Problem details -> Reproduce the data exactly and drop any pictures it holds.

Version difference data
○ ○ ○ ○ ○ ○ ○

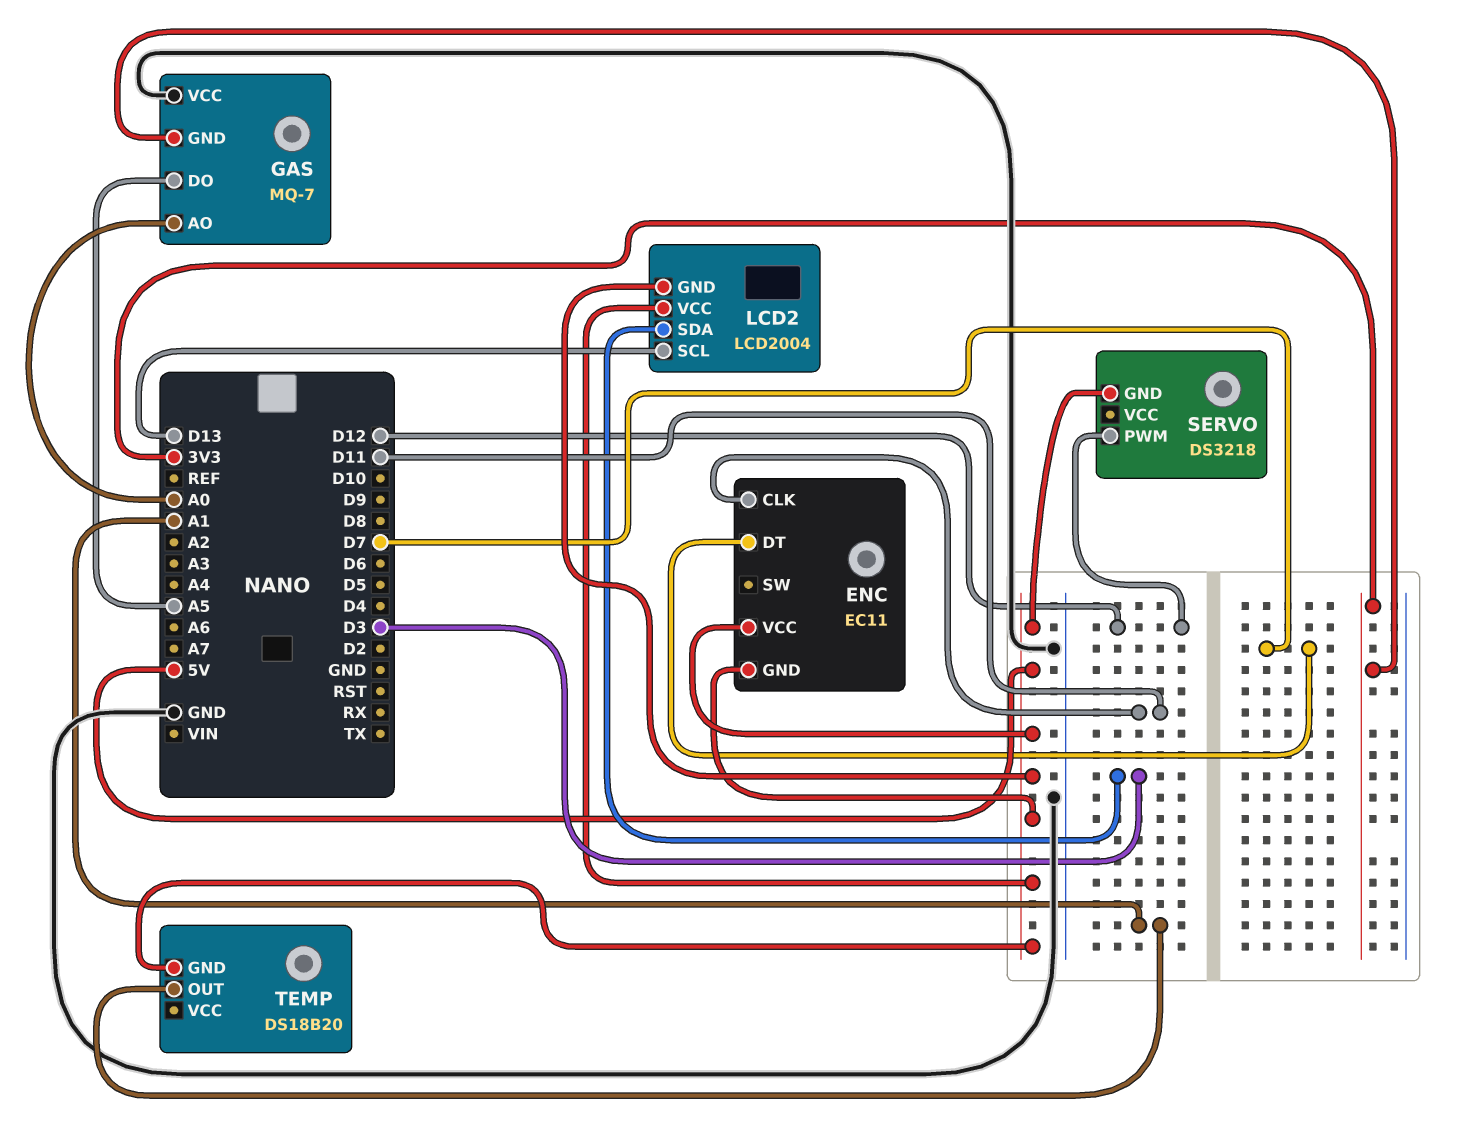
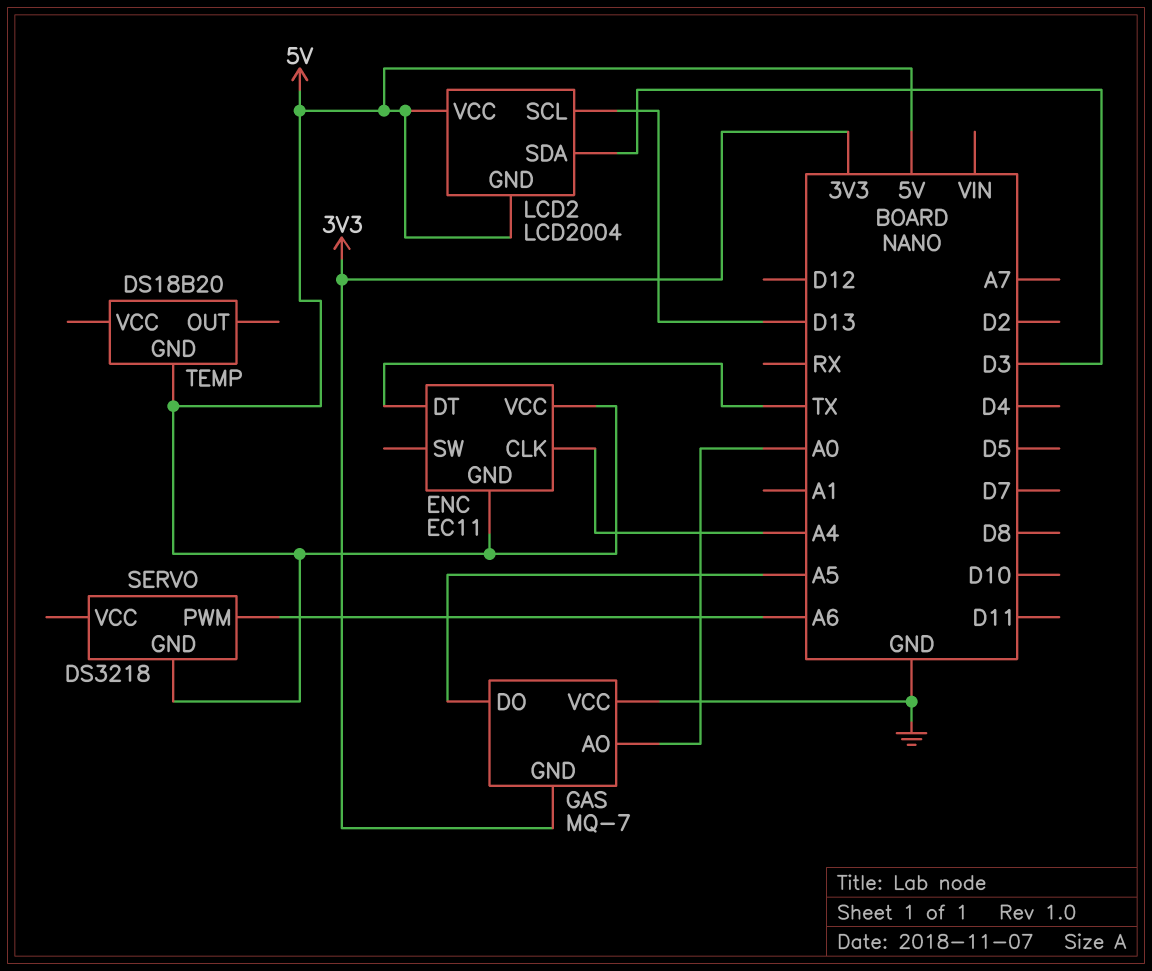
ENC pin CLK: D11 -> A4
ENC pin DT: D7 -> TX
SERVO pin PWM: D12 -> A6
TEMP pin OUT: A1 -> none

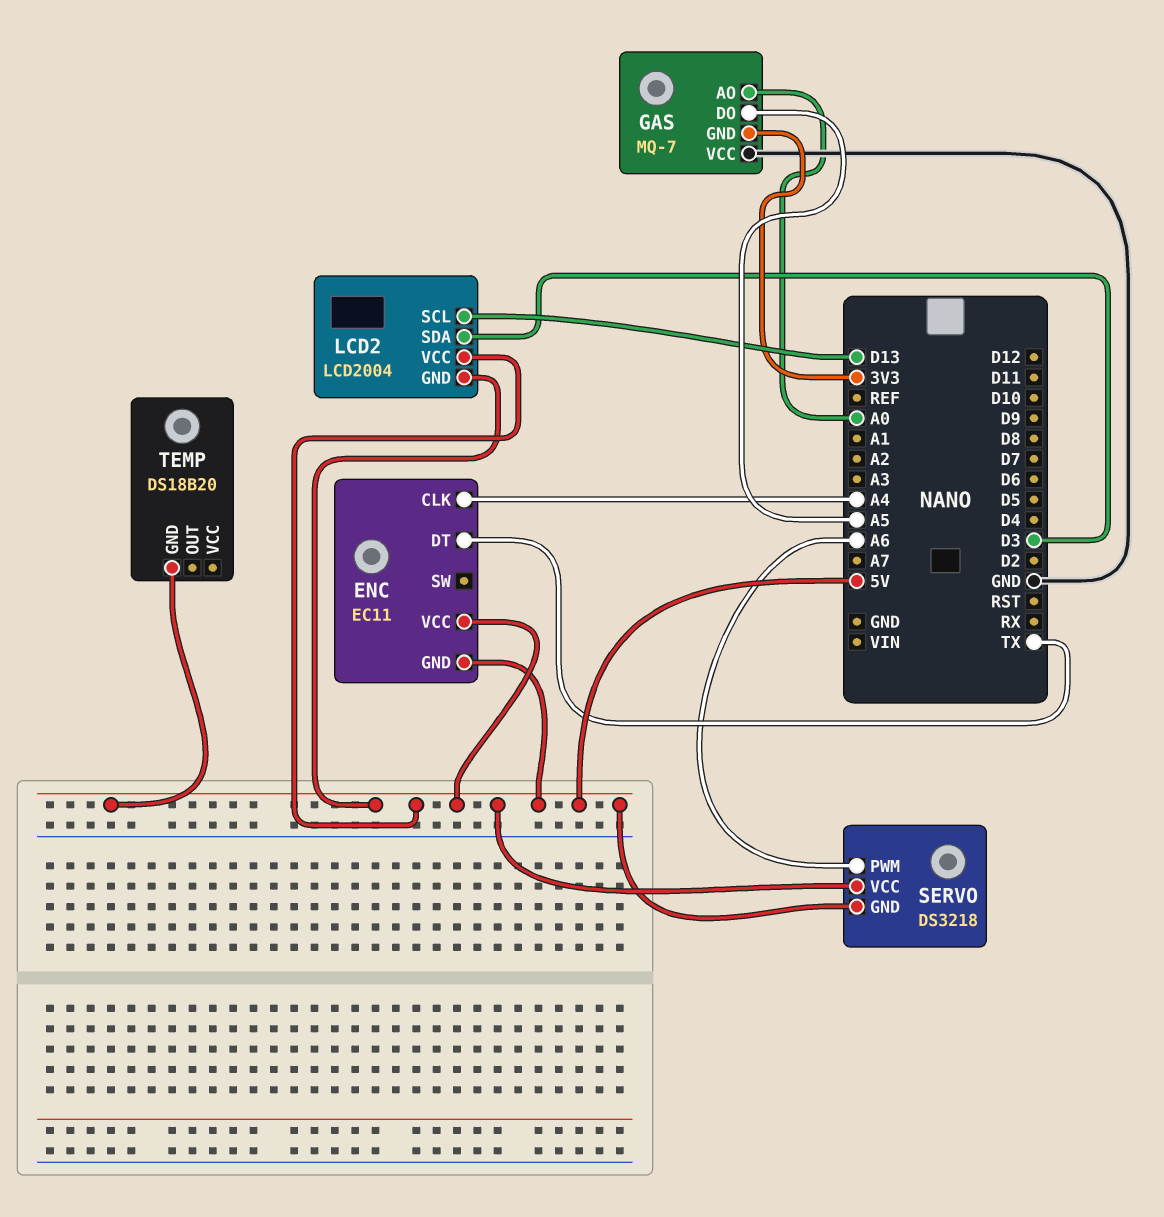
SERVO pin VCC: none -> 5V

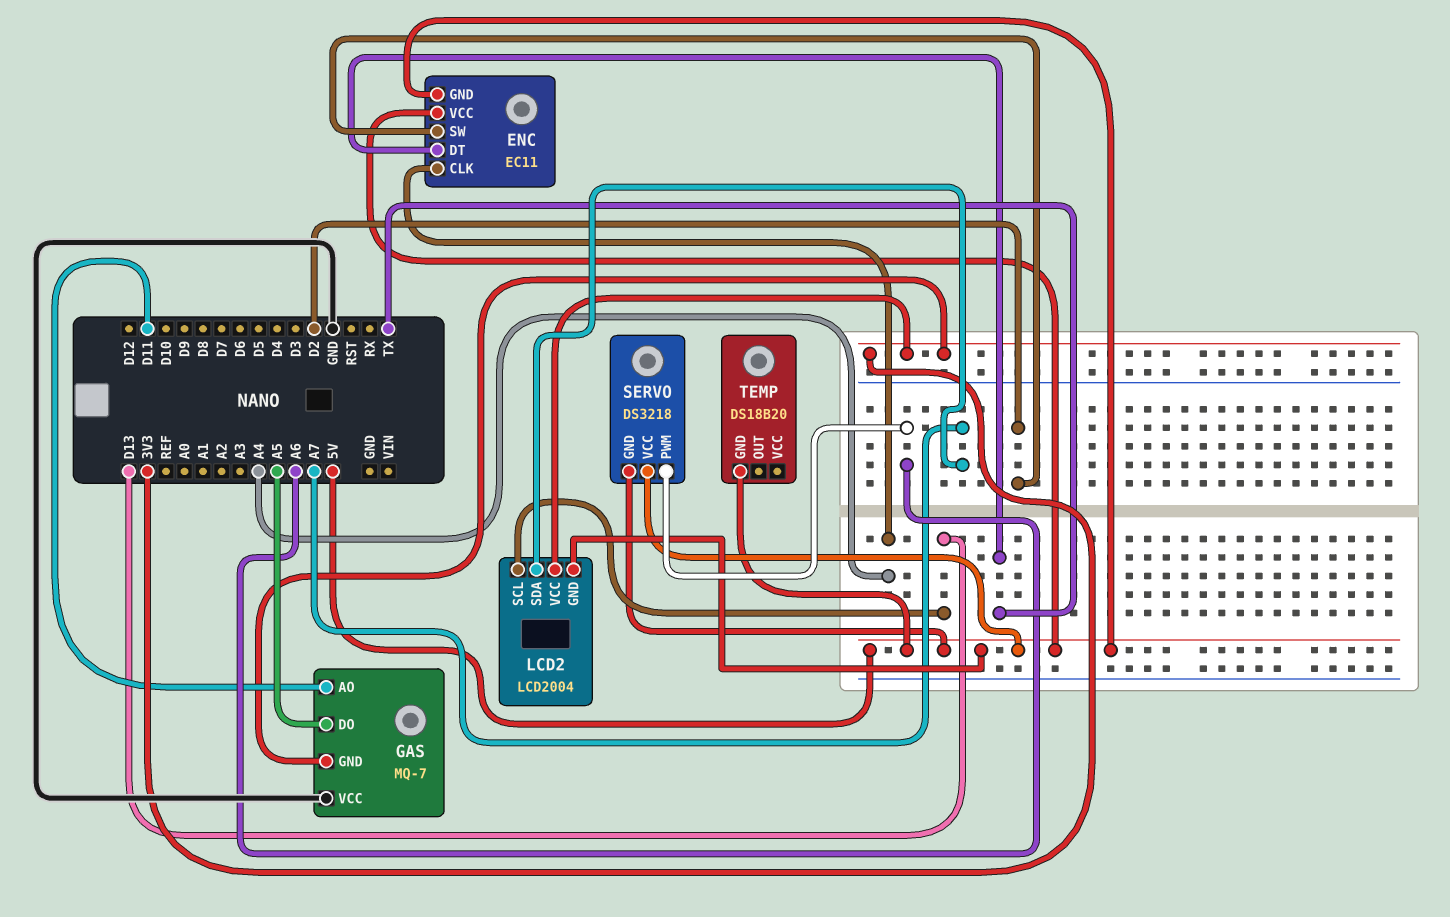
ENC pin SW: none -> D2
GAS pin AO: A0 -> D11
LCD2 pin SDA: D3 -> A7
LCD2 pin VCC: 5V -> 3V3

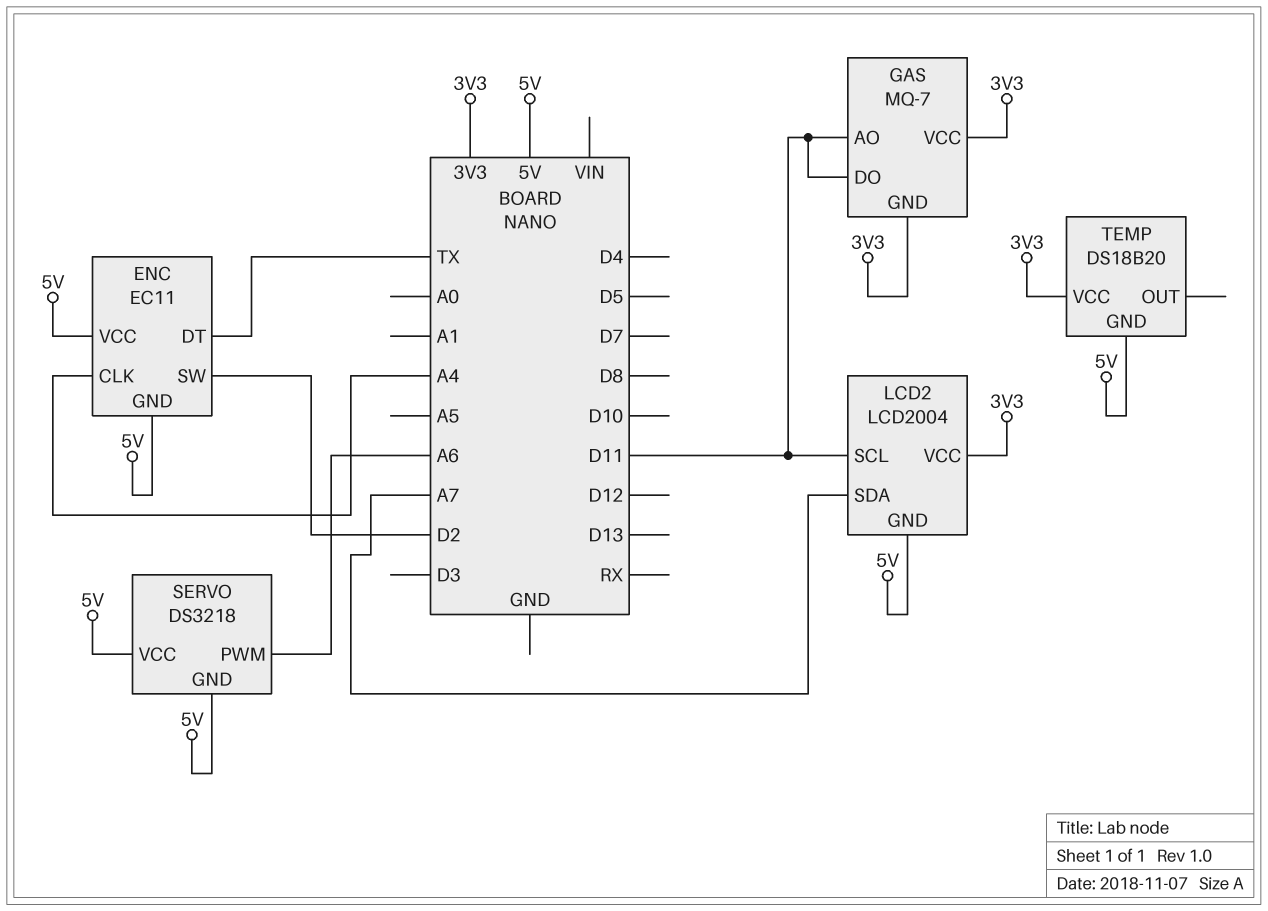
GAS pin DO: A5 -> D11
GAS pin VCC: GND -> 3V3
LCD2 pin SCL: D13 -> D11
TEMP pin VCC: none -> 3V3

○ ○ ○ ○ ○ ○ ○

Exercise solution ->
ENC pin CLK: D11 -> A4
ENC pin DT: D7 -> TX
SERVO pin PWM: D12 -> A6
TEMP pin OUT: A1 -> none

SERVO pin VCC: none -> 5V

ENC pin SW: none -> D2
GAS pin AO: A0 -> D11
LCD2 pin SDA: D3 -> A7
LCD2 pin VCC: 5V -> 3V3

GAS pin DO: A5 -> D11
GAS pin VCC: GND -> 3V3
LCD2 pin SCL: D13 -> D11
TEMP pin VCC: none -> 3V3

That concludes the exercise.